#### Required action
Each line of the data holding "round" should be found and copied.

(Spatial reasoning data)
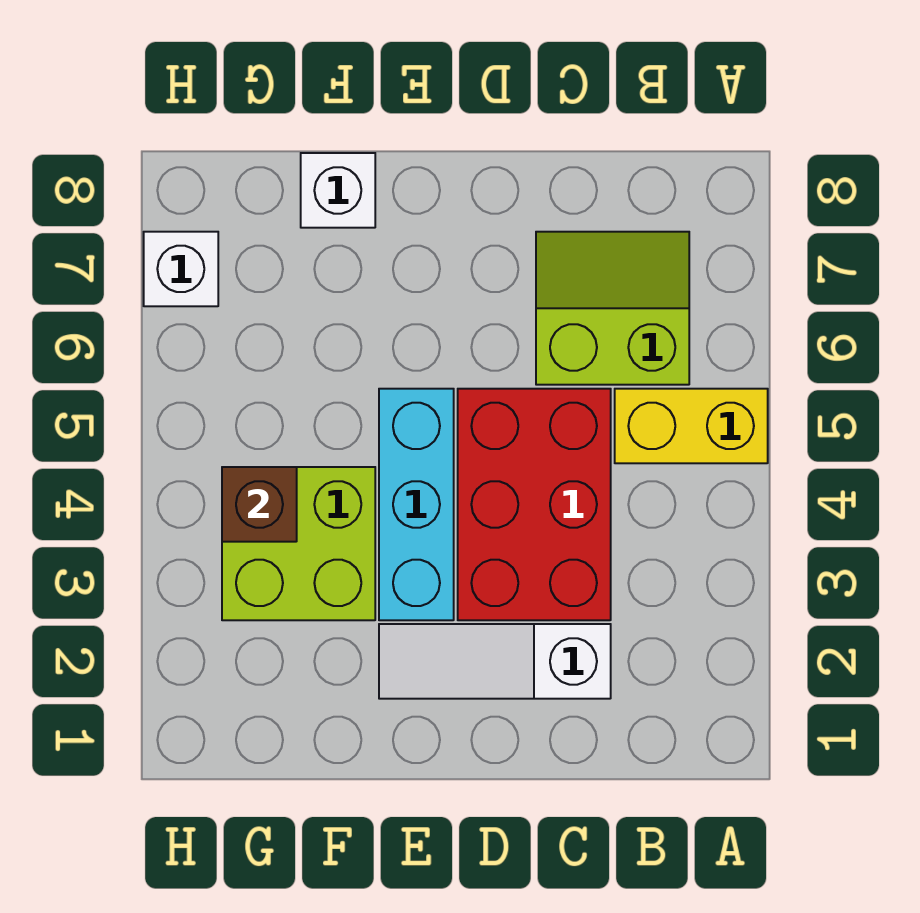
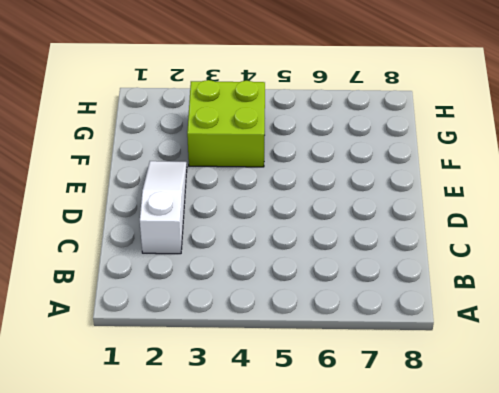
none -> yellow 1x2 brick [615,389,768,463]
none -> lime 2x2 slope [536,232,689,385]

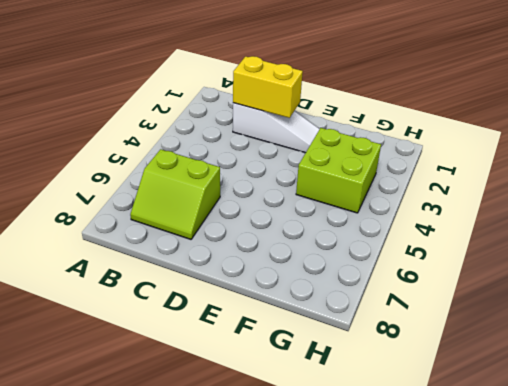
yellow 1x2 brick [233,56,303,118] -> yellow 1x2 brick moved to [615,389,768,463]
none -> red 2x3 brick [458,389,611,620]
none -> cyan 1x3 brick [379,389,454,620]

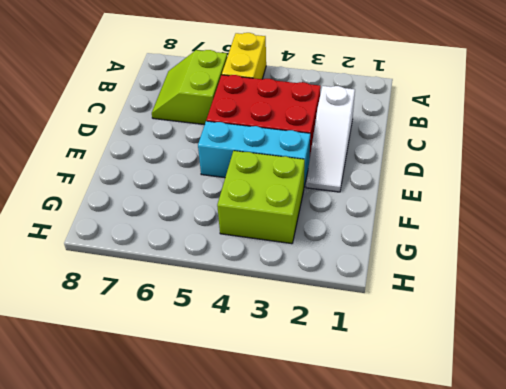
none -> white 1x1 brick [301,153,375,228]
none -> white 1x1 brick [144,232,218,306]

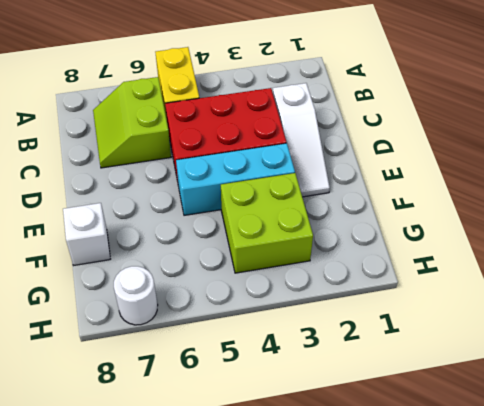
white 1x1 round brick [114,266,158,325] -> white 1x1 brick [144,232,218,306]
none -> brown 1x1 brick [222,467,297,542]

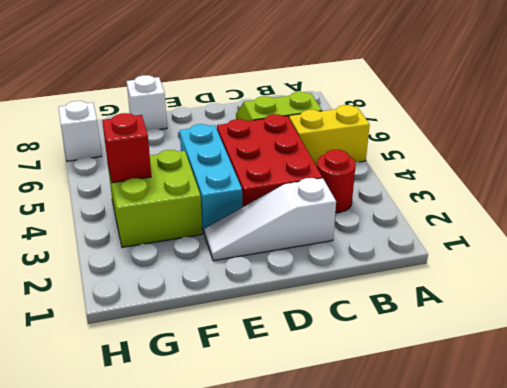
red 1x1 round brick [317,150,356,213] -> none
red 1x1 brick [102,113,151,183] -> brown 1x1 brick [222,467,297,542]

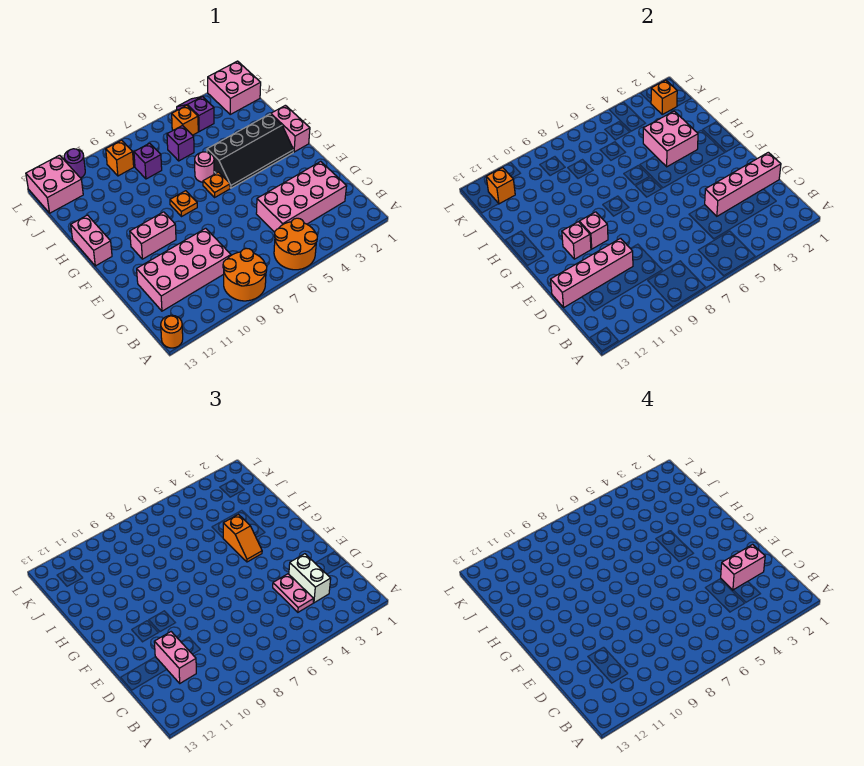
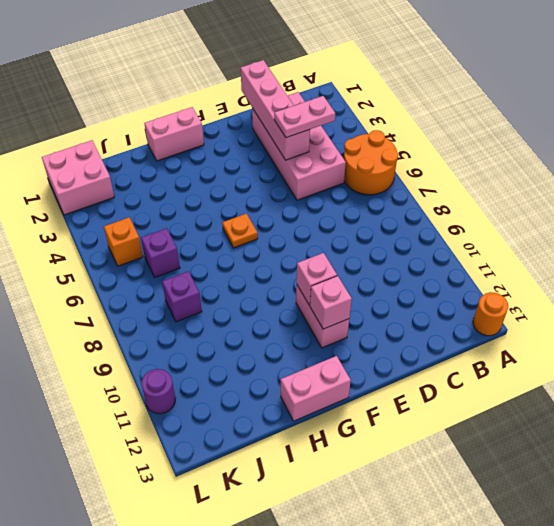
none -> orange 2x2 round brick [223,248,267,301]
none -> pink 2x4 brick [137,228,231,311]
none -> black 2x4 slope [207,114,294,188]
none -> orange 1x1 plate [170,191,197,216]

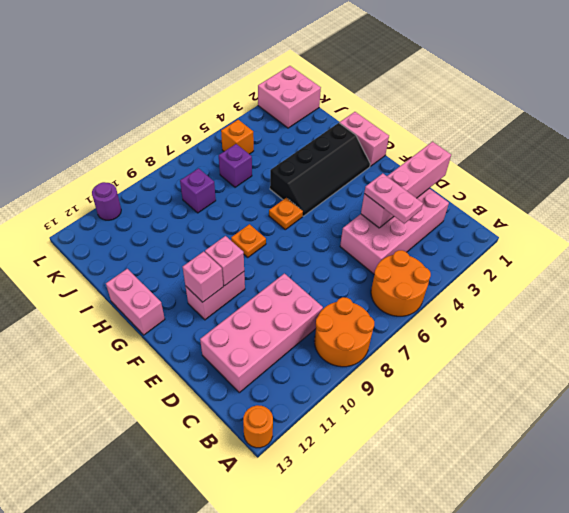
none -> pink 1x1 round brick [195,152,214,182]
none -> purple 1x2 slope [177,96,214,132]
none -> orange 1x1 brick [106,140,134,176]
none -> pink 2x2 brick [26,155,83,213]

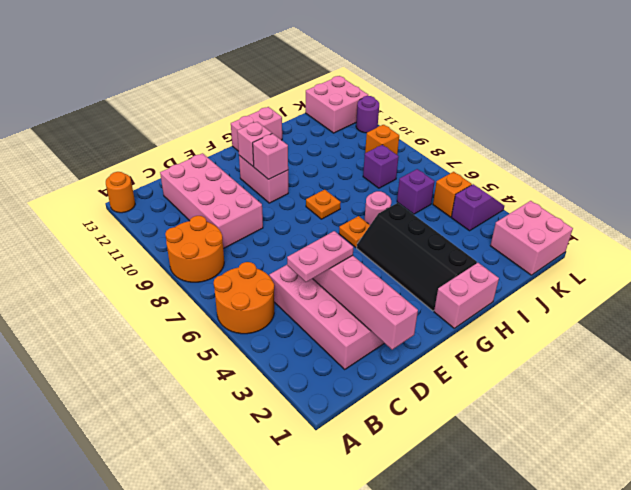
none -> pink 1x4 brick [551,238,633,307]
none -> pink 2x2 brick [643,111,698,167]
none -> orange 1x1 brick [651,80,677,114]
none -> orange 1x1 brick [486,167,515,204]

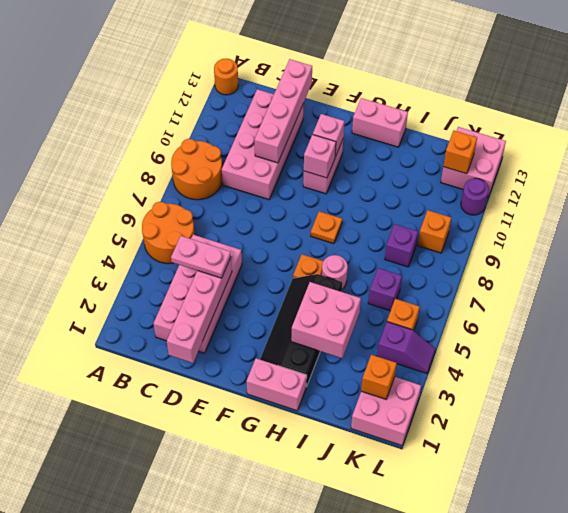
none -> white 1x2 brick [289,554,331,603]
none -> pink 1x2 brick [154,632,196,683]
none -> orange 1x2 slope [223,515,262,562]
none -> pink 1x2 brick [721,544,765,590]

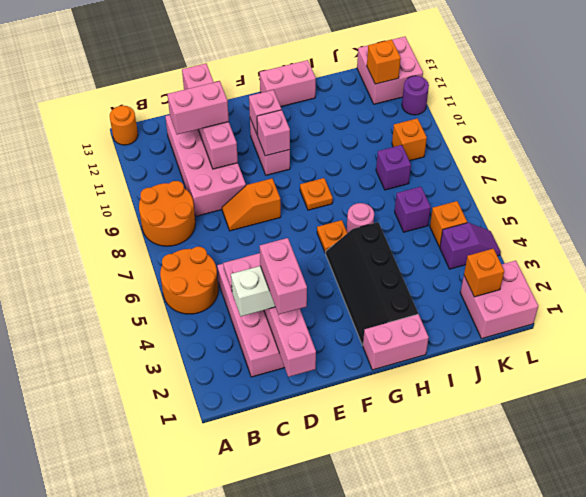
orange 1x2 slope [222,178,281,231] -> orange 1x2 slope moved to [223,515,262,562]
none -> pink 2x2 brick [643,111,698,167]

#### Written response
white 1x1 round brick [114,266,158,325] -> white 1x1 brick [144,232,218,306]
red 1x1 round brick [317,150,356,213] -> none
none -> orange 2x2 round brick [223,248,267,301]
none -> pink 1x1 round brick [195,152,214,182]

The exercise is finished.